## Source records
· · ·

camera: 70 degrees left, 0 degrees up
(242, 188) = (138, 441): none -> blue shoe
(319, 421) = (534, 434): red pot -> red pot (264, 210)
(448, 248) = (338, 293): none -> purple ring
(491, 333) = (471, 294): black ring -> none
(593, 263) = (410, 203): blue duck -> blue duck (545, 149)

· · ·

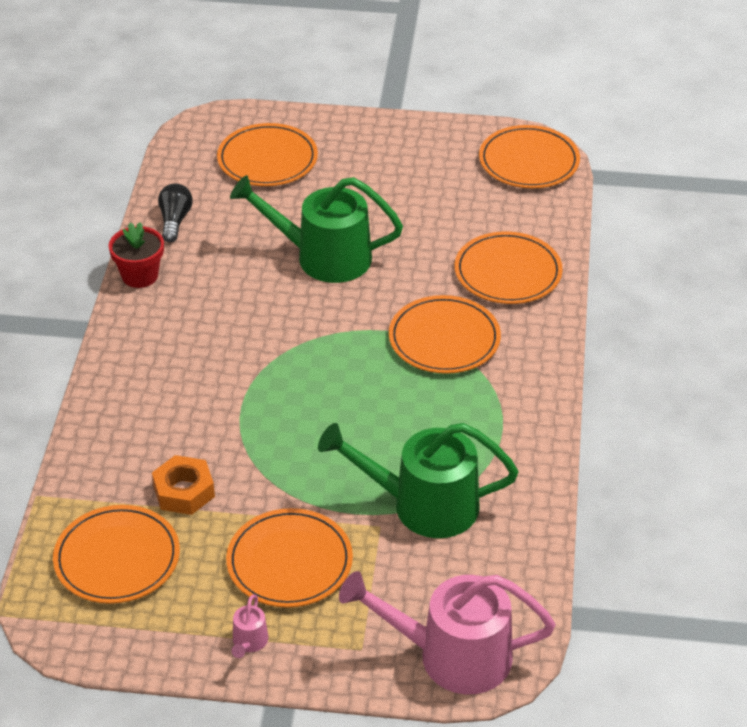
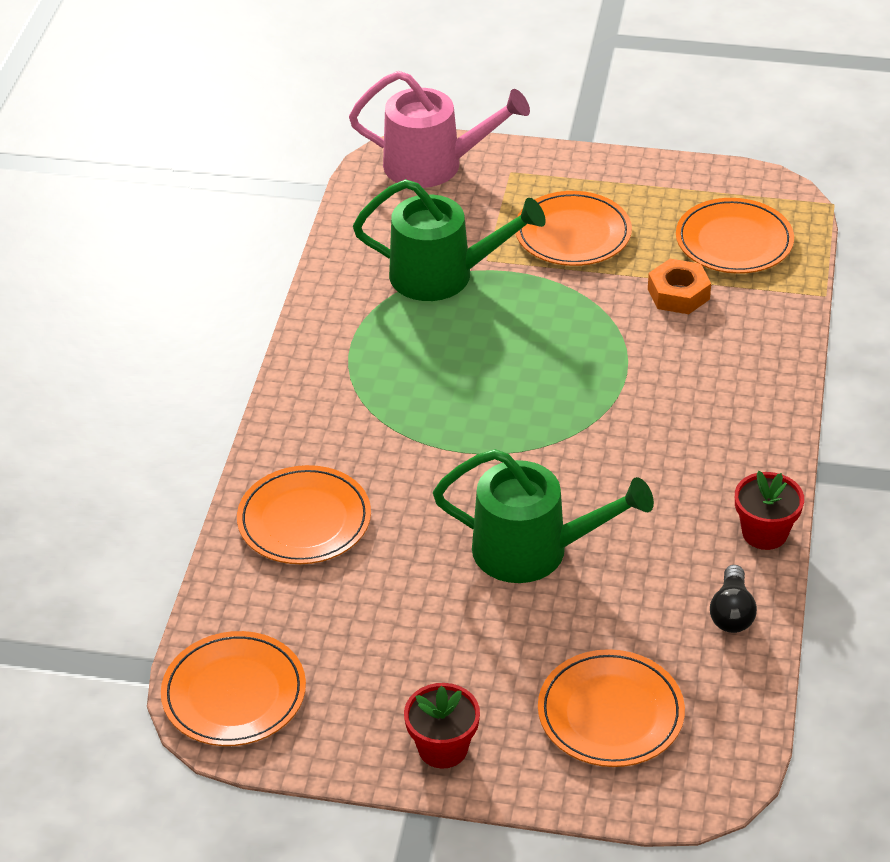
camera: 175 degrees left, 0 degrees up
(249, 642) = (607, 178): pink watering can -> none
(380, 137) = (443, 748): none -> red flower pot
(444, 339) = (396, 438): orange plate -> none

· · ·

## What is expected
Above are the lines; repeat exactly the ones from the line containing "(491, 333) = (471, 294): black ring -> none" down to the line containing "(593, 263) = (410, 203): blue", both inclusive.

## Completed exercise
(491, 333) = (471, 294): black ring -> none
(593, 263) = (410, 203): blue duck -> blue duck (545, 149)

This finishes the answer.